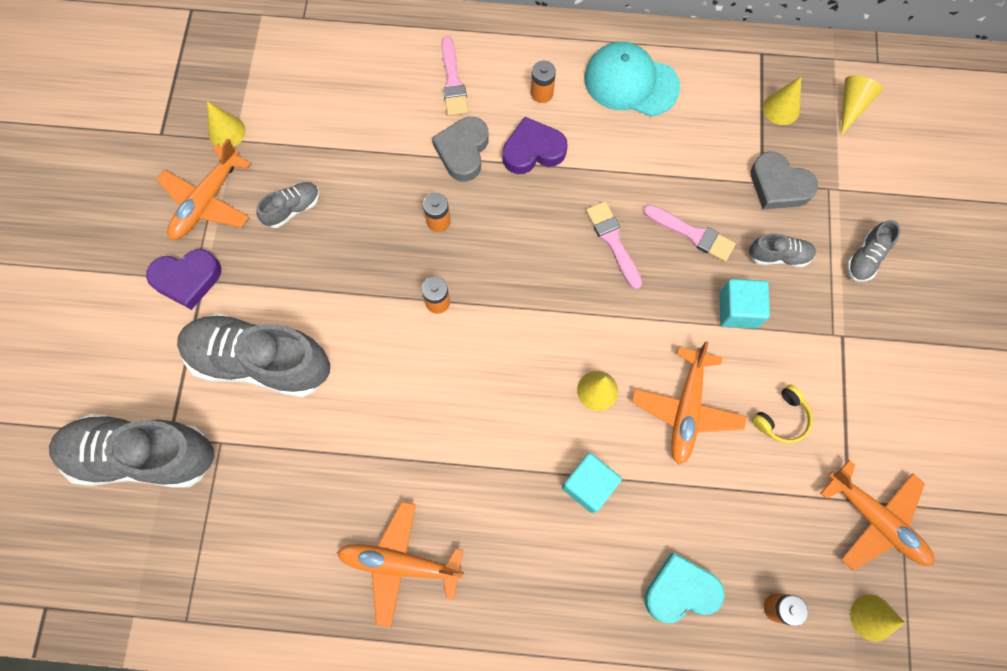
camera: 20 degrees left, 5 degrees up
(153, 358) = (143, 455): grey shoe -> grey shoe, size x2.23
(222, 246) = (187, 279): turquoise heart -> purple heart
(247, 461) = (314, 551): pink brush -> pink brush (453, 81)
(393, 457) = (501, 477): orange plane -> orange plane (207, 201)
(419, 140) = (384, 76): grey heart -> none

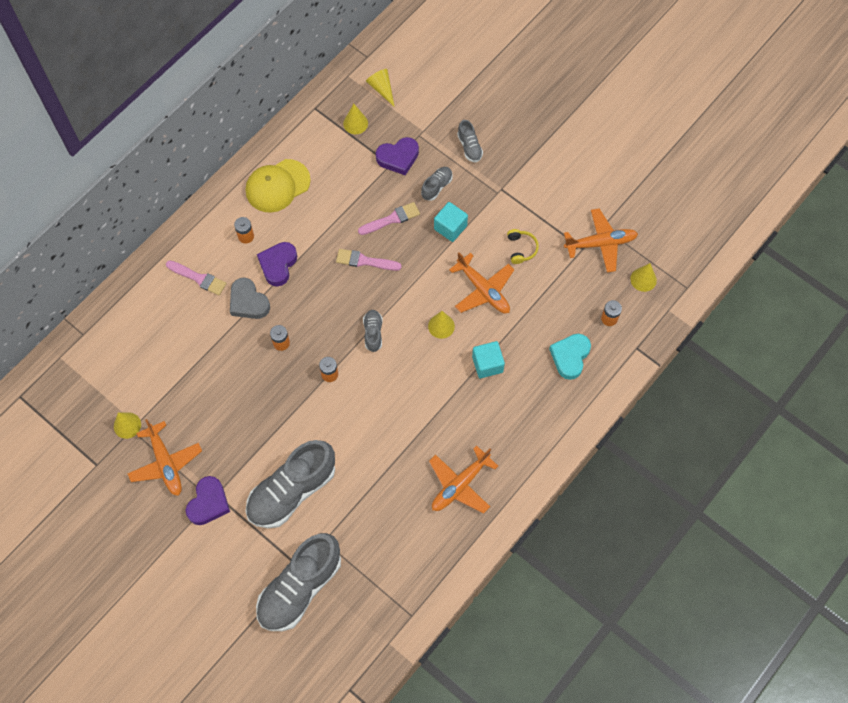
camera: 55 degrees left, 5 degrees down
(293, 209) = (210, 417): grey shoe -> grey shoe (373, 333)
(631, 82) = (277, 186): turquoise cap -> yellow cap
(778, 186) = (398, 158): grey heart -> purple heart

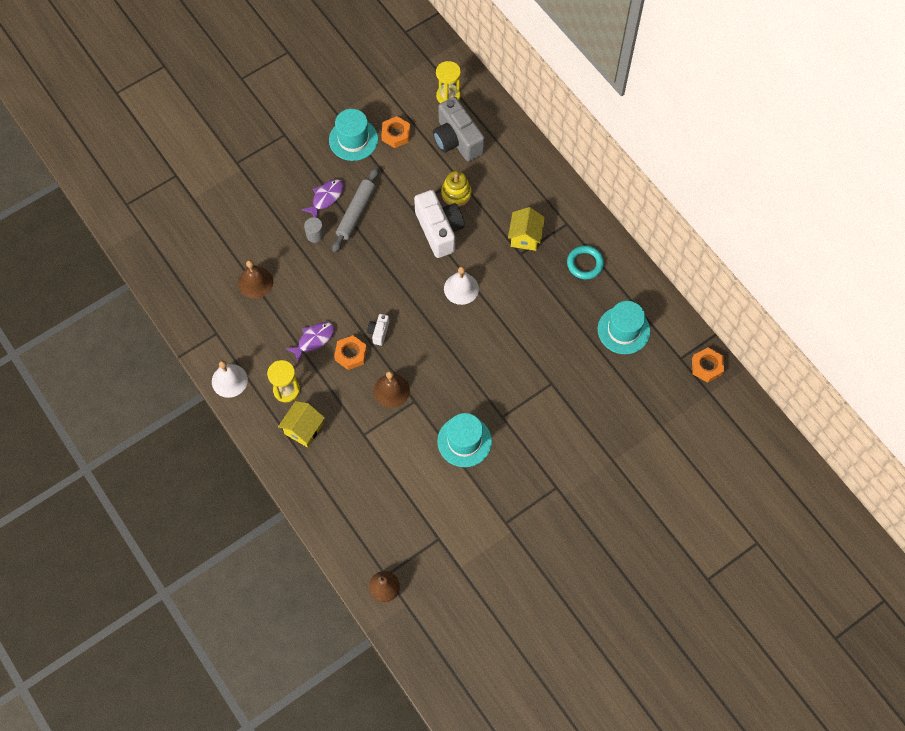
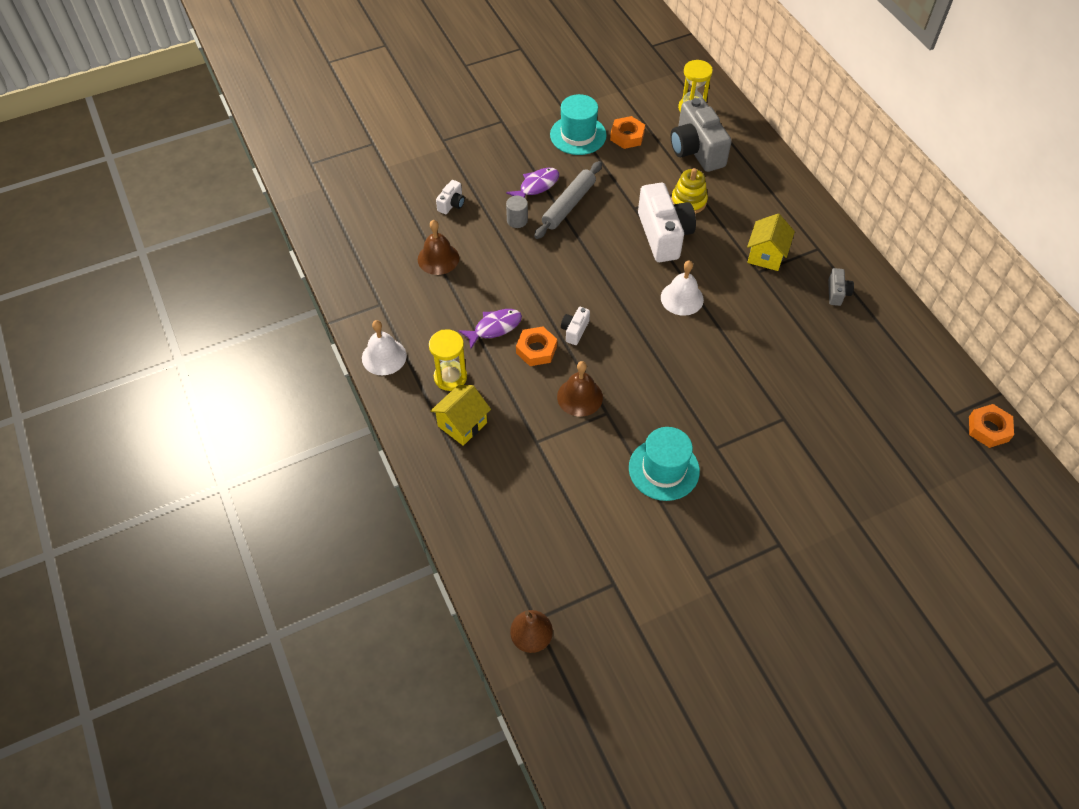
camera: 10 degrees right, 10 degrees down
(257, 227) = (452, 204): none -> white camera
(585, 264) = (837, 293): turquoise ring -> grey camera
(623, 330) = (881, 371): turquoise hat -> none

--- --- ---

Based on the entries above, please count how many lines contain the string "shoe", and reply with the figure only.

2